Directions: Beginning with the first line below, output every record verbatim and leave out the images.

Segment Start: Data for processing

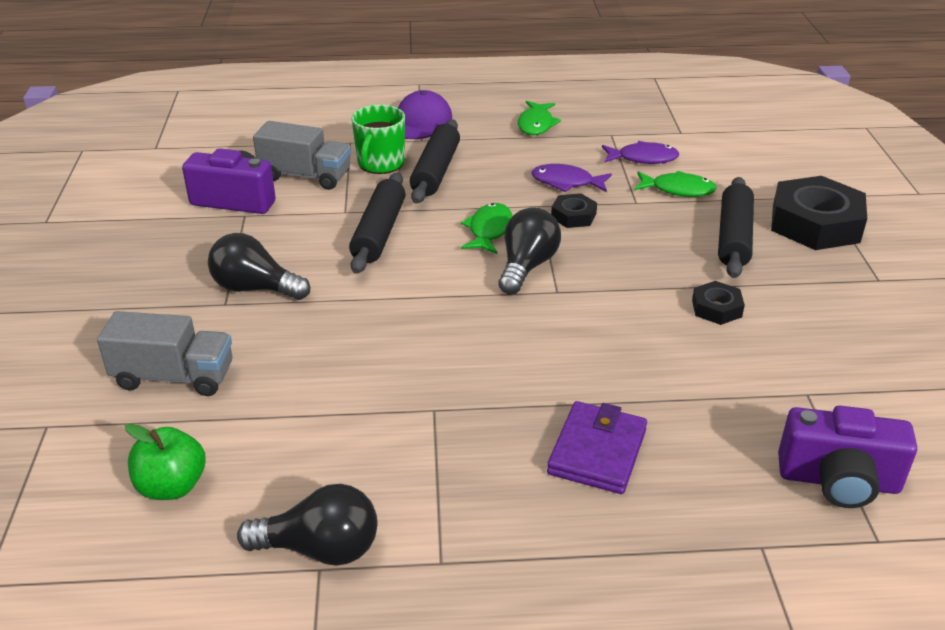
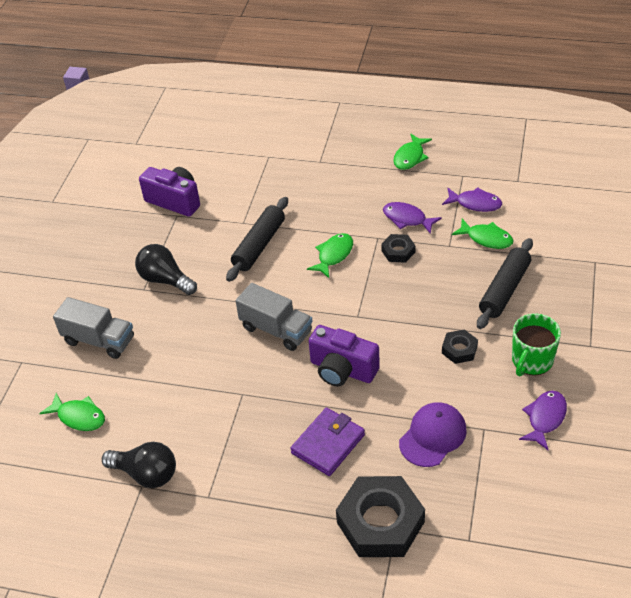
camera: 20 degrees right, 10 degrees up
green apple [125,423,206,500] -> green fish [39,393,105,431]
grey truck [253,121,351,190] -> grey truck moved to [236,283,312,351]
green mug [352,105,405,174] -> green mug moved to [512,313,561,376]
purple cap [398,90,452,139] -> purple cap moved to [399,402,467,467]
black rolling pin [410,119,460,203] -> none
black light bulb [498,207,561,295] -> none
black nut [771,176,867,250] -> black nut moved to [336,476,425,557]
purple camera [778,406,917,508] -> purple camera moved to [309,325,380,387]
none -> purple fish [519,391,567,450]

Segment End: Data for processing

Exercise response:
camera: 20 degrees right, 10 degrees up
green apple [125,423,206,500] -> green fish [39,393,105,431]
grey truck [253,121,351,190] -> grey truck moved to [236,283,312,351]
green mug [352,105,405,174] -> green mug moved to [512,313,561,376]
purple cap [398,90,452,139] -> purple cap moved to [399,402,467,467]
black rolling pin [410,119,460,203] -> none
black light bulb [498,207,561,295] -> none
black nut [771,176,867,250] -> black nut moved to [336,476,425,557]
purple camera [778,406,917,508] -> purple camera moved to [309,325,380,387]
none -> purple fish [519,391,567,450]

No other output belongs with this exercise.